(Aim of the task) From the entries below, report only the number of lines that contain the word "none".

(Data to process)
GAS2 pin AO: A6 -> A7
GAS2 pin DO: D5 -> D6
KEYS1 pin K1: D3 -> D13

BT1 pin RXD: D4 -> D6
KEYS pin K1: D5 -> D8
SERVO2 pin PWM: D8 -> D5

---

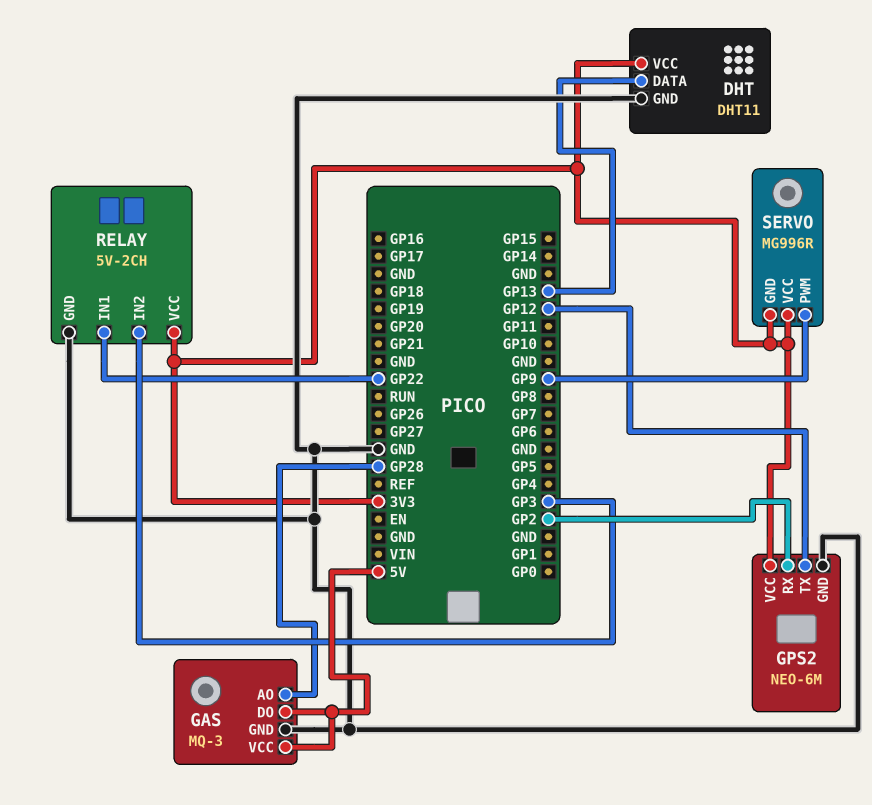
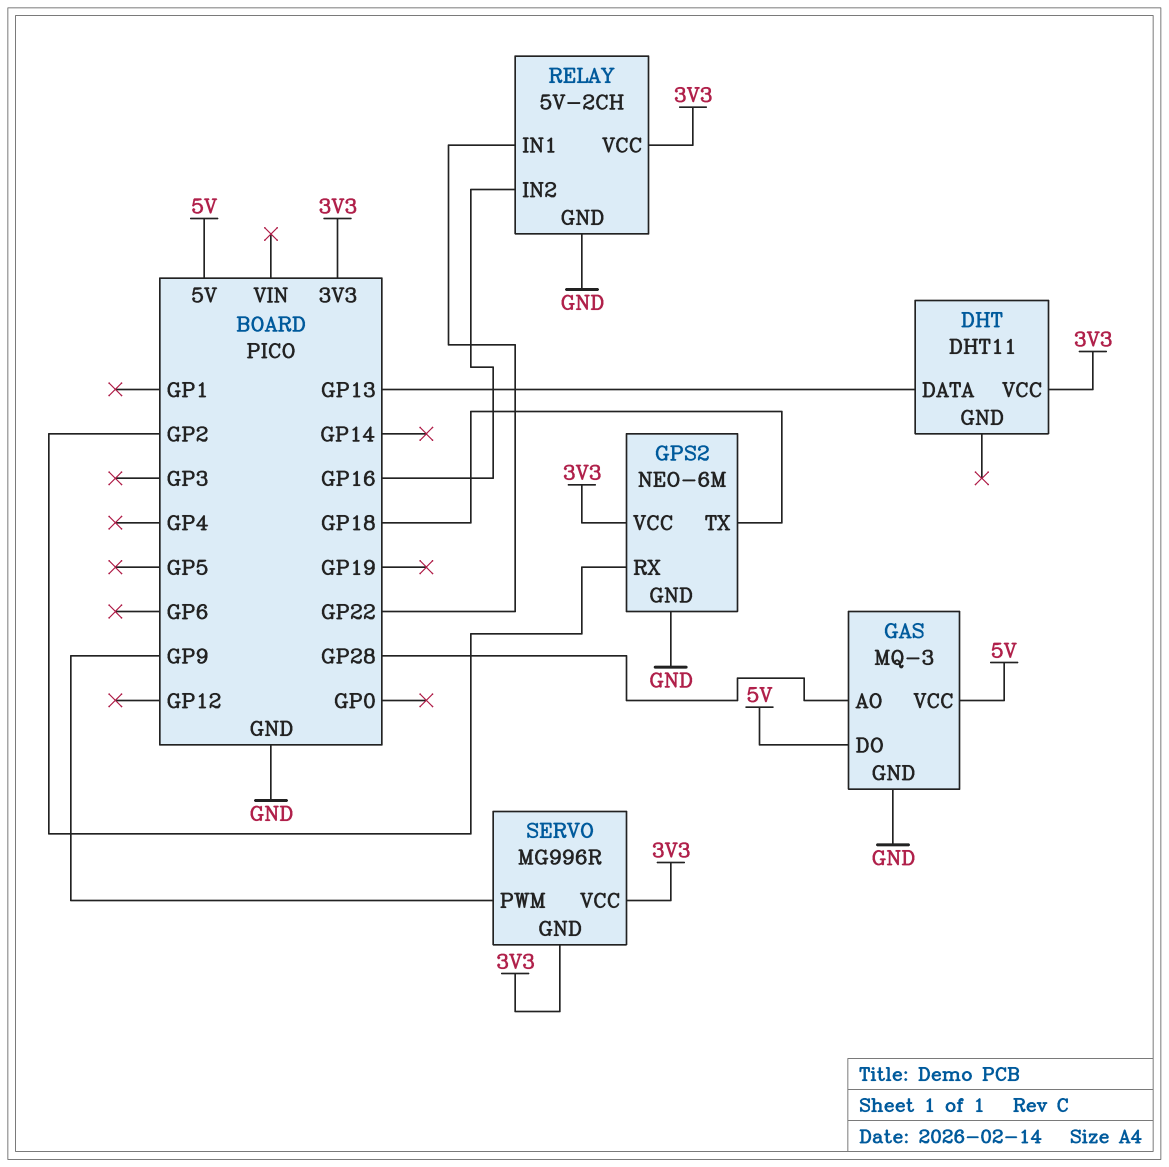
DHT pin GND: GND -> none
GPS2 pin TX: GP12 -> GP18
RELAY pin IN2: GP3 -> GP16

==

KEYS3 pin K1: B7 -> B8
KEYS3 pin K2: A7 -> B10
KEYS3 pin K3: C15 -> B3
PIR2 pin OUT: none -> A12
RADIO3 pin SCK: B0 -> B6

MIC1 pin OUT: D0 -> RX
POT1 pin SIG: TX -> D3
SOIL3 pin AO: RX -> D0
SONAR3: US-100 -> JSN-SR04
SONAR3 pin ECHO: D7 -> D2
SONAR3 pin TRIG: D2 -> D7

(Response to this task) 2